*WHAT THIS TASK INVOLVES*. Which lines below fall between the one containing "brown can [362,282,415,381]" and the one containing "none -> brown boat [511,335,569,401]"? Repeat them exactly, counting both of those lines, and add nothing else.

*PROVIDED DATA*.
####################

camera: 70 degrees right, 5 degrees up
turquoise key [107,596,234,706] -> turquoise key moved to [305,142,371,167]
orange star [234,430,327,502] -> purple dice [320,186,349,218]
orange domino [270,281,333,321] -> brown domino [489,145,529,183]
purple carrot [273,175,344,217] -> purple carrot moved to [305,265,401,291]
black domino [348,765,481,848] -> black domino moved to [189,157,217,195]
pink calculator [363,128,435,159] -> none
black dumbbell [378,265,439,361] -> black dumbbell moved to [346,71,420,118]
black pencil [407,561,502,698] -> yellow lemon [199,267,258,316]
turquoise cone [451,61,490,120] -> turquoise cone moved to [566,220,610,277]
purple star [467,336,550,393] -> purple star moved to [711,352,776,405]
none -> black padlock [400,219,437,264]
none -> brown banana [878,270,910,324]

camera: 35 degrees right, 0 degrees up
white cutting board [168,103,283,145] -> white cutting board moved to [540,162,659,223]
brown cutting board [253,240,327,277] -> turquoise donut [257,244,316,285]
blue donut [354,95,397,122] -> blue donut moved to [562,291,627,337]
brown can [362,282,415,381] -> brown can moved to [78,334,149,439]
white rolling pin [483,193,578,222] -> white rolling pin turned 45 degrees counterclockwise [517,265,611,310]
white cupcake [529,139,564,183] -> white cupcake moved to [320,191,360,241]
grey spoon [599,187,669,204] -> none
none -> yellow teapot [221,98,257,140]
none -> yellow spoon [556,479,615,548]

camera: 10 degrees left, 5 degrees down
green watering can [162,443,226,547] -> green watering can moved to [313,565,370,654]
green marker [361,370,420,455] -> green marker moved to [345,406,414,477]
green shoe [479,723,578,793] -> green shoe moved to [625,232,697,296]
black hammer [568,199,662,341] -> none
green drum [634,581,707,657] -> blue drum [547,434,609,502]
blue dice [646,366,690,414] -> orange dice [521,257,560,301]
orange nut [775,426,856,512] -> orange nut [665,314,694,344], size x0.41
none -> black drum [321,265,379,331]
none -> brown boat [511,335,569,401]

####################

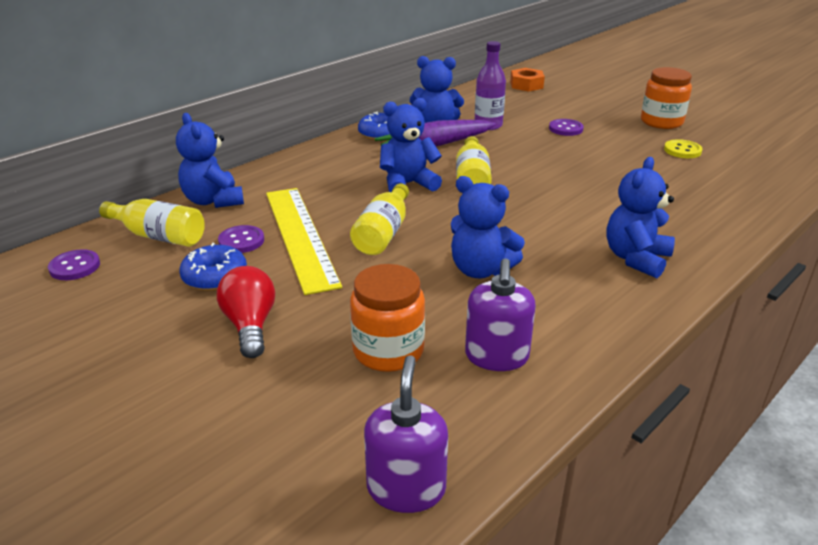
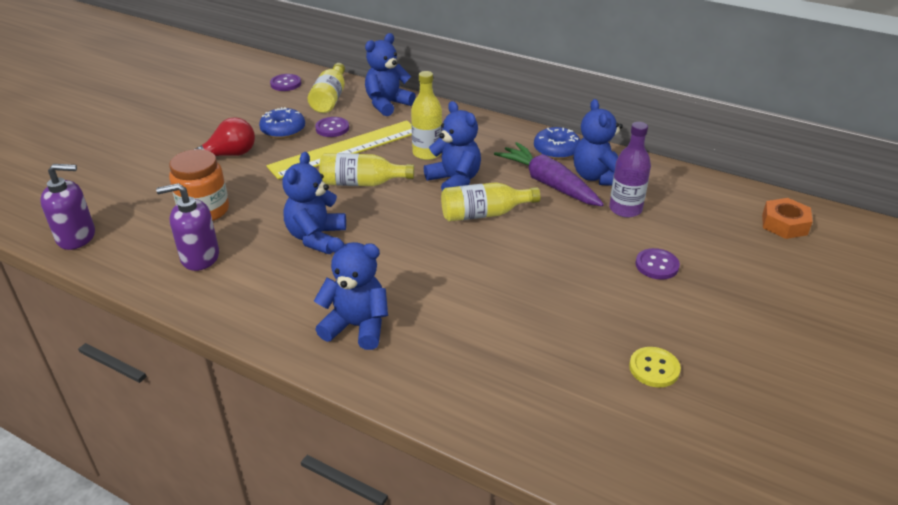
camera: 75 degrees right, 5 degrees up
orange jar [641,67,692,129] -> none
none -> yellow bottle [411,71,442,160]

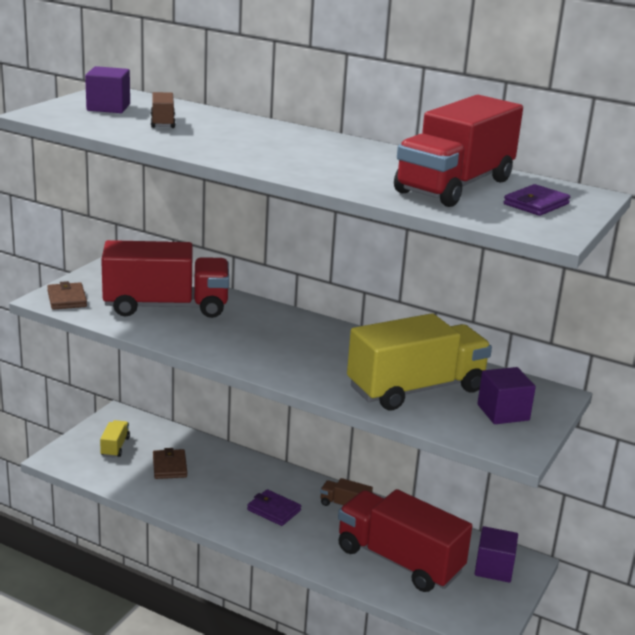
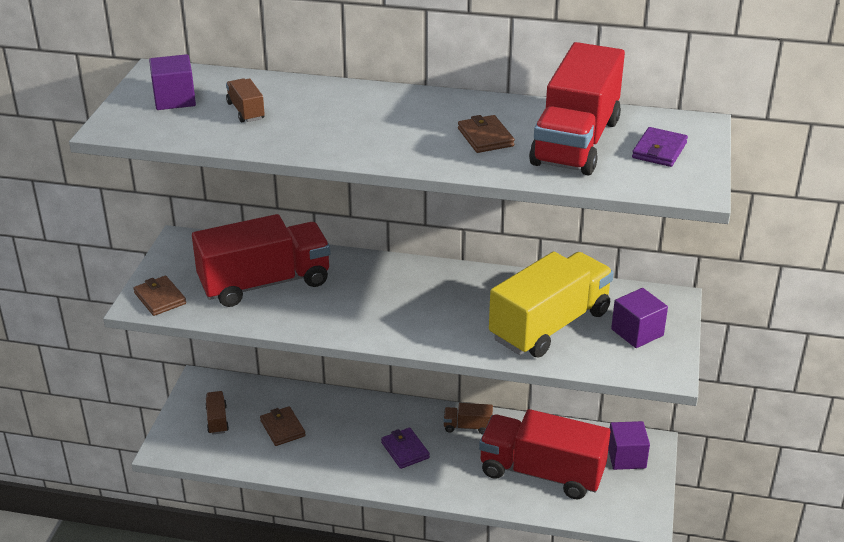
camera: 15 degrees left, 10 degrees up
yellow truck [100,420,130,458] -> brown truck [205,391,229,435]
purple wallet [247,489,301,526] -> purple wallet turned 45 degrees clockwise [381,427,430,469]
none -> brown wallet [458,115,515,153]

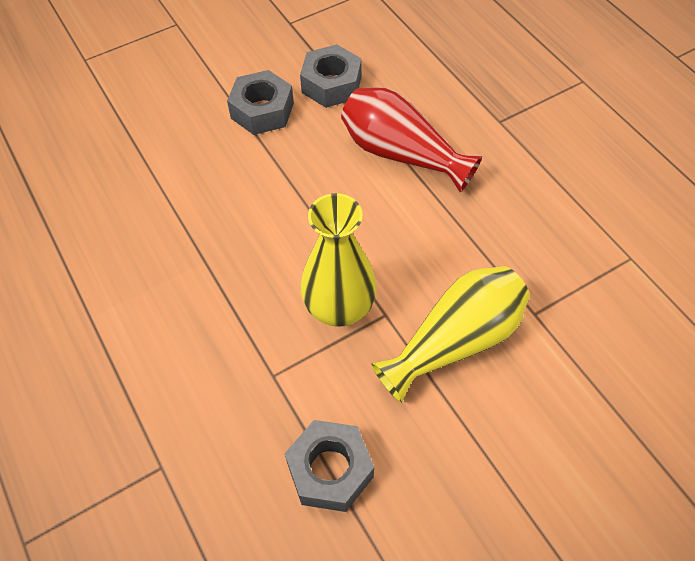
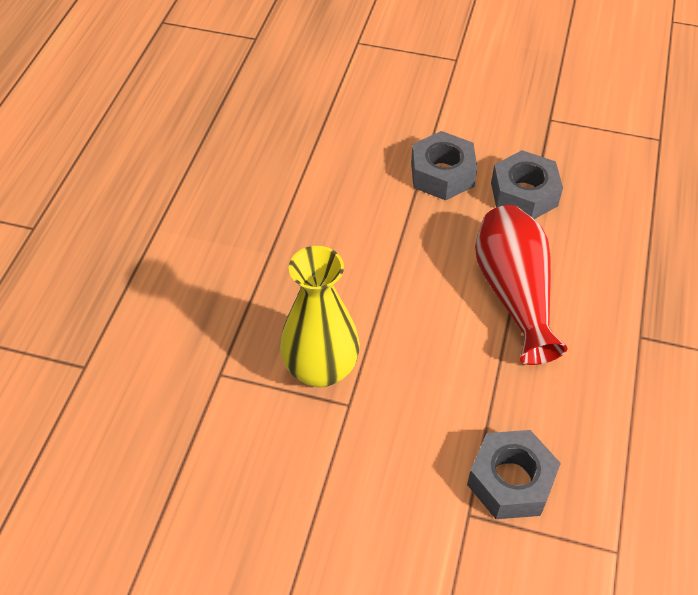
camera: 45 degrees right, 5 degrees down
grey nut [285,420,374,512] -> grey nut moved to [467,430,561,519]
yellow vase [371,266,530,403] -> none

####################

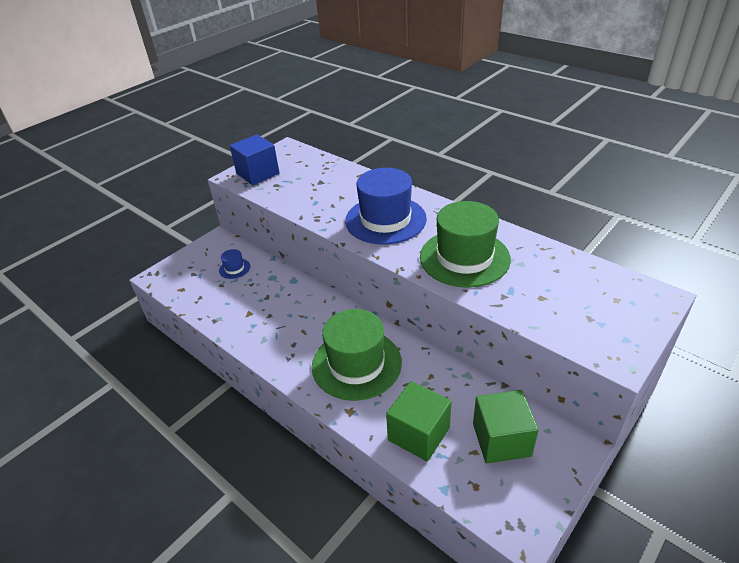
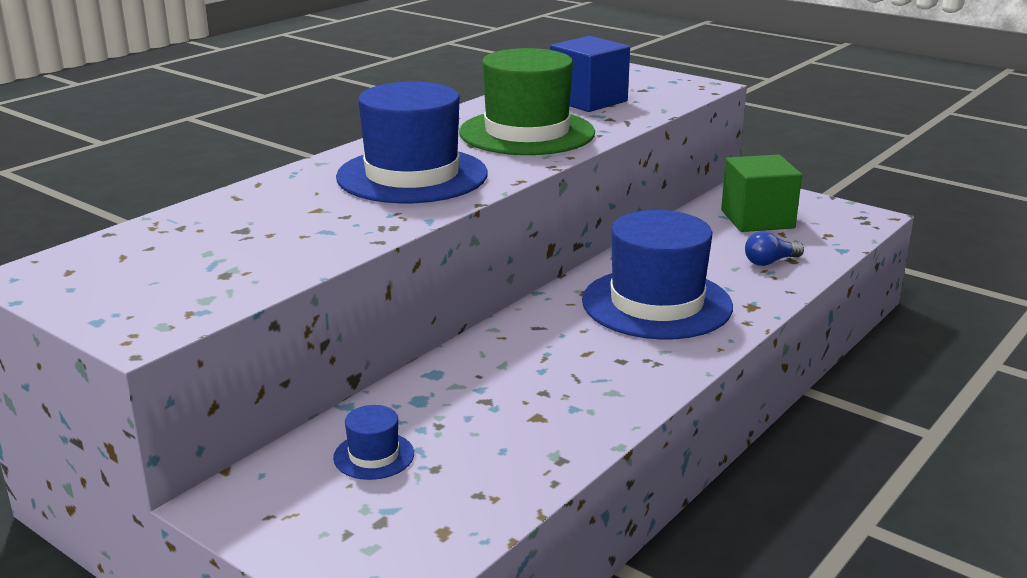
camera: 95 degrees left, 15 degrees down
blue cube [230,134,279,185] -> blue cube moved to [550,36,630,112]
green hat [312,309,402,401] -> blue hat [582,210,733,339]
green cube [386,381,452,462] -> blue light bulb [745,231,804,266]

####################

*RESULT FOR THIS EXERCISE*.
brown can [362,282,415,381] -> brown can moved to [78,334,149,439]
white rolling pin [483,193,578,222] -> white rolling pin turned 45 degrees counterclockwise [517,265,611,310]
white cupcake [529,139,564,183] -> white cupcake moved to [320,191,360,241]
grey spoon [599,187,669,204] -> none
none -> yellow teapot [221,98,257,140]
none -> yellow spoon [556,479,615,548]

camera: 10 degrees left, 5 degrees down
green watering can [162,443,226,547] -> green watering can moved to [313,565,370,654]
green marker [361,370,420,455] -> green marker moved to [345,406,414,477]
green shoe [479,723,578,793] -> green shoe moved to [625,232,697,296]
black hammer [568,199,662,341] -> none
green drum [634,581,707,657] -> blue drum [547,434,609,502]
blue dice [646,366,690,414] -> orange dice [521,257,560,301]
orange nut [775,426,856,512] -> orange nut [665,314,694,344], size x0.41
none -> black drum [321,265,379,331]
none -> brown boat [511,335,569,401]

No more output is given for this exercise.